◆ **Stored dataset items**:
——
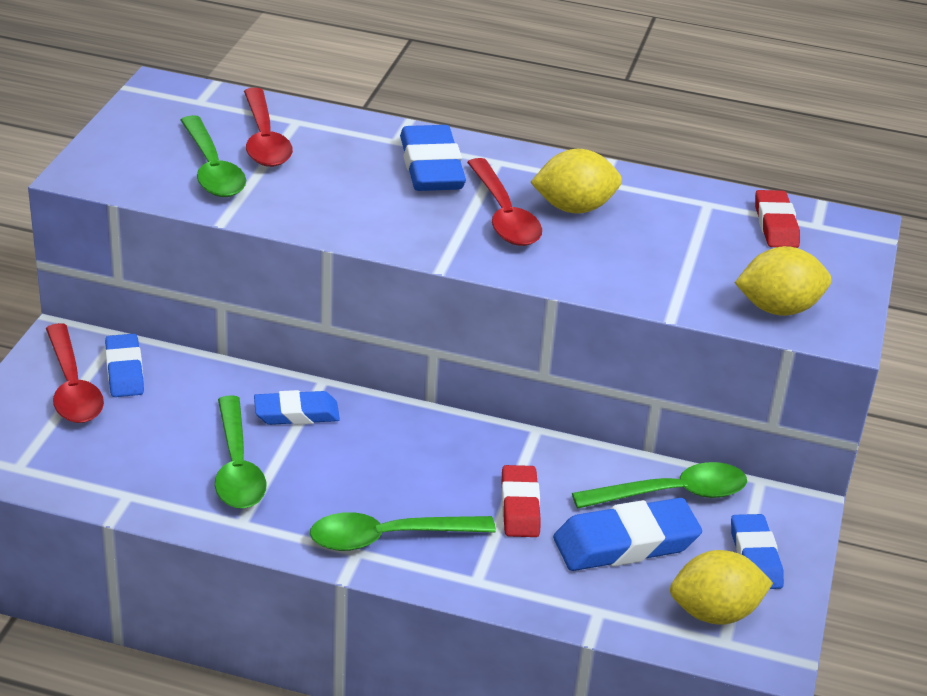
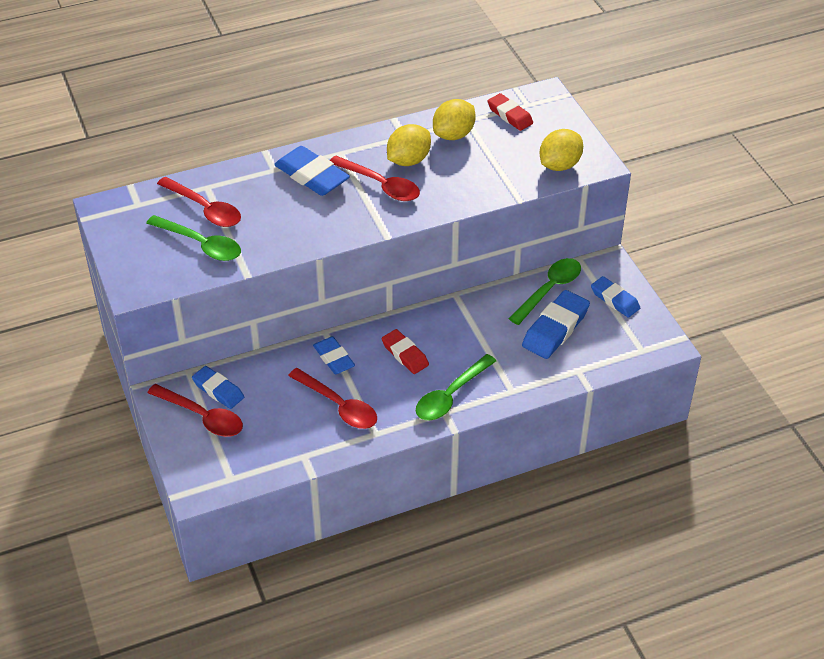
camera: 35 degrees left, 10 degrees up
(237, 466) = (338, 406): green spoon -> red spoon
(296, 414) = (334, 358): blue eraser -> blue eraser turned 75 degrees counterclockwise
(520, 506) = (491, 340): red eraser -> red eraser (405, 354)
(714, 613) = (625, 339): yellow lemon -> yellow lemon (453, 135)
——
◆ **Requirement**: In the lines above, find the word "eraser" and copy every line it occurs in.

◆ **Response area**:
(296, 414) = (334, 358): blue eraser -> blue eraser turned 75 degrees counterclockwise
(520, 506) = (491, 340): red eraser -> red eraser (405, 354)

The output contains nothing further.